Task to carry out – Pull out every line below that contains the word "brown".

Exercise data –
[Start of section]

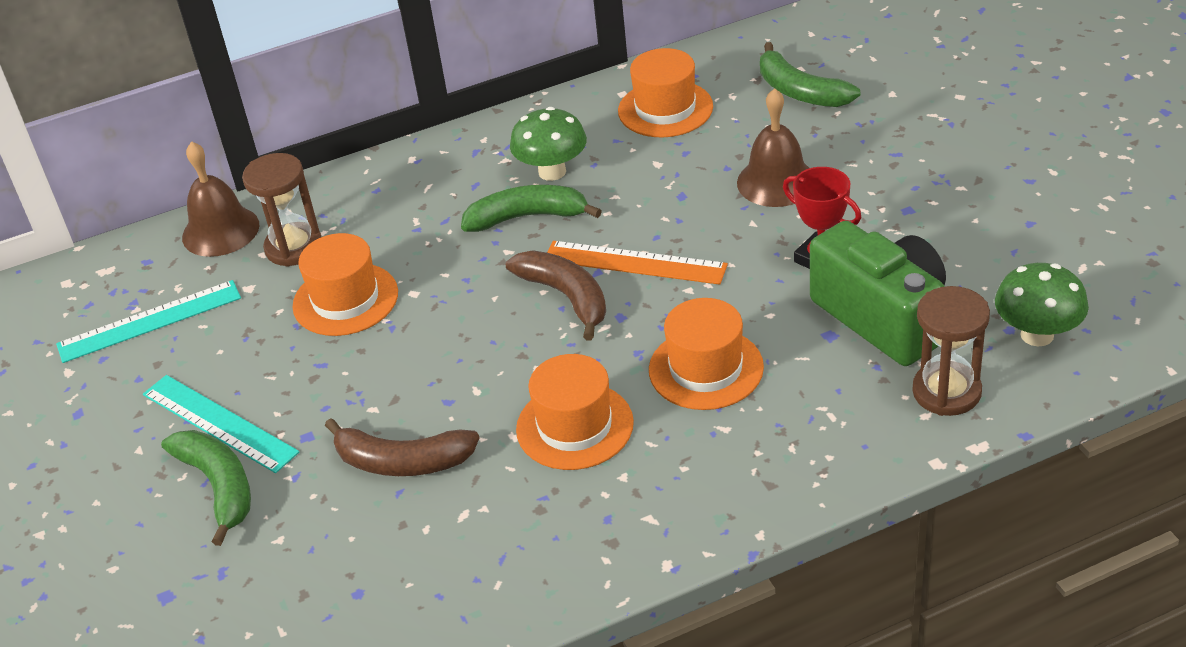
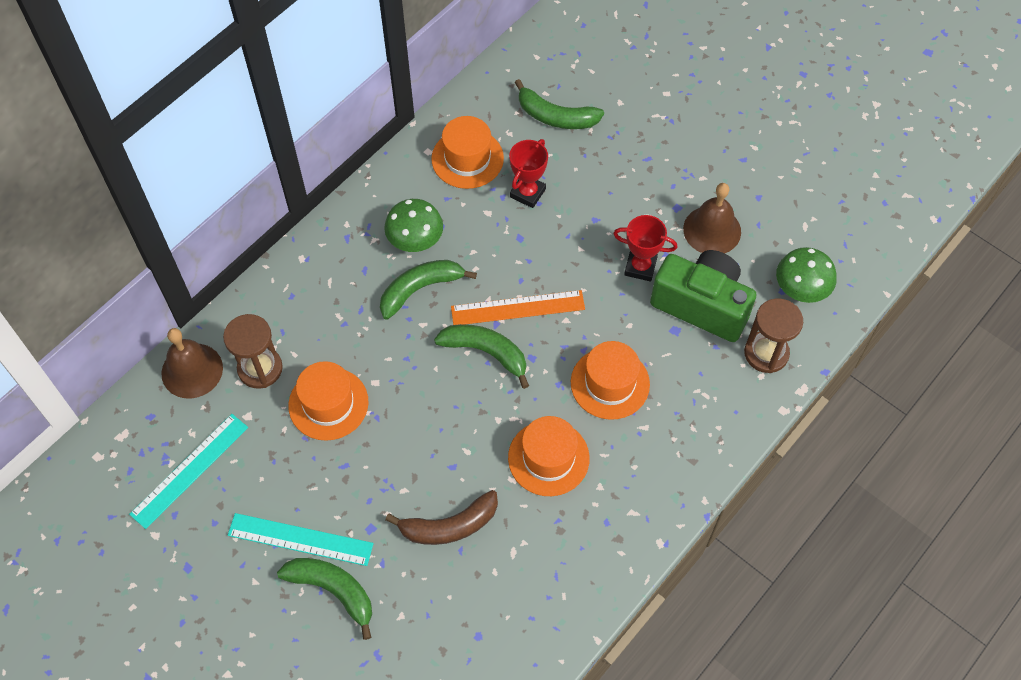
camera: 30 degrees left, 20 degrees up
(566, 297) = (486, 352): brown banana -> green banana
(719, 155) = (527, 193): none -> red trophy
(776, 182) = (579, 207): brown bell -> brown bell (712, 230)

[End of section]

Your solution –
(566, 297) = (486, 352): brown banana -> green banana
(776, 182) = (579, 207): brown bell -> brown bell (712, 230)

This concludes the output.